(Coordinate-based object records)
● ● ● ● ●

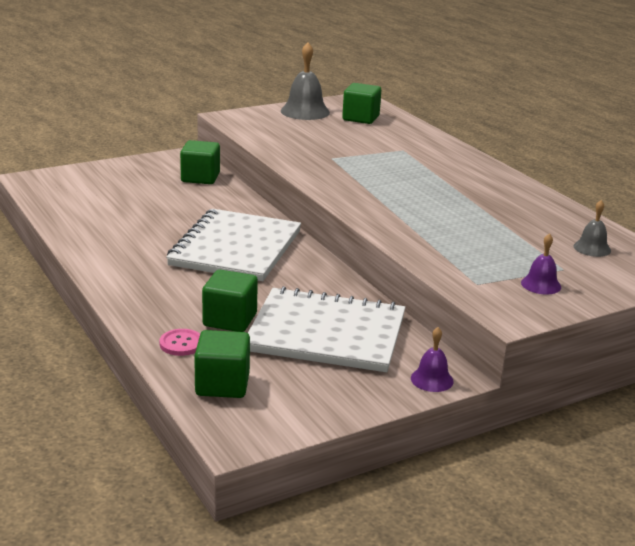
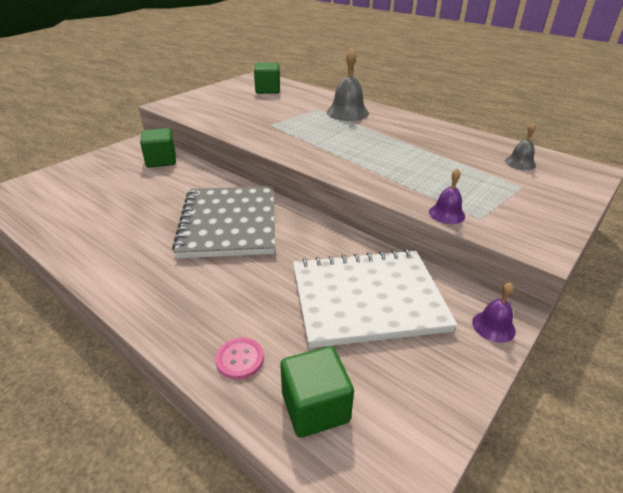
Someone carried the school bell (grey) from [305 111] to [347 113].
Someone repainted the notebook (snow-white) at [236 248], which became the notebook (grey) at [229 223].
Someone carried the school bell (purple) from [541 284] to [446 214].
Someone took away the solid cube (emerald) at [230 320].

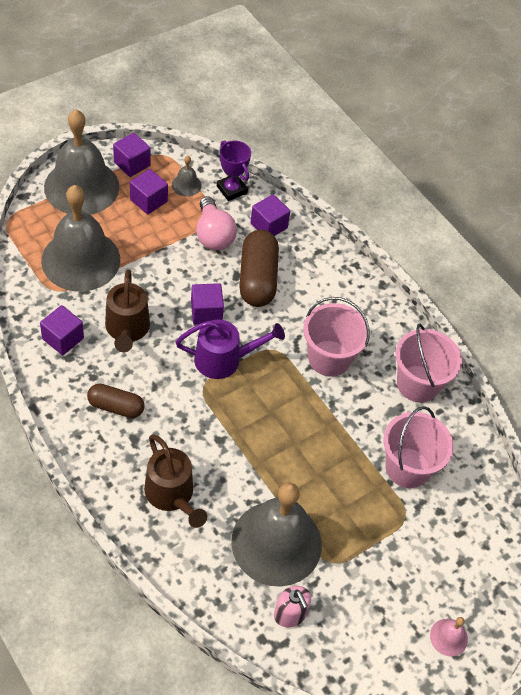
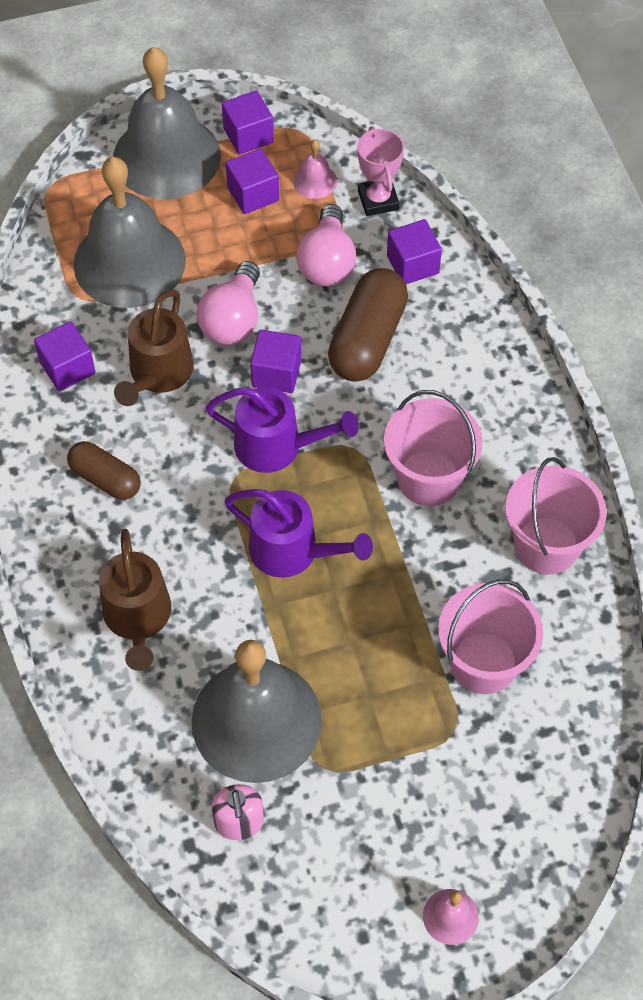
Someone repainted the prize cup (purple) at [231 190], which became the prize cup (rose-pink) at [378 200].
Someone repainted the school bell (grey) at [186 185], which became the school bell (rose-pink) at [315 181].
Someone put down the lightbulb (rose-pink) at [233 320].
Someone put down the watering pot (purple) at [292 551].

● ● ● ● ●

EXERCISE BRIEF
Find each line in the records that contains the string "bell", then say how many there are and nothing else.

EXPECTED ANSWER
3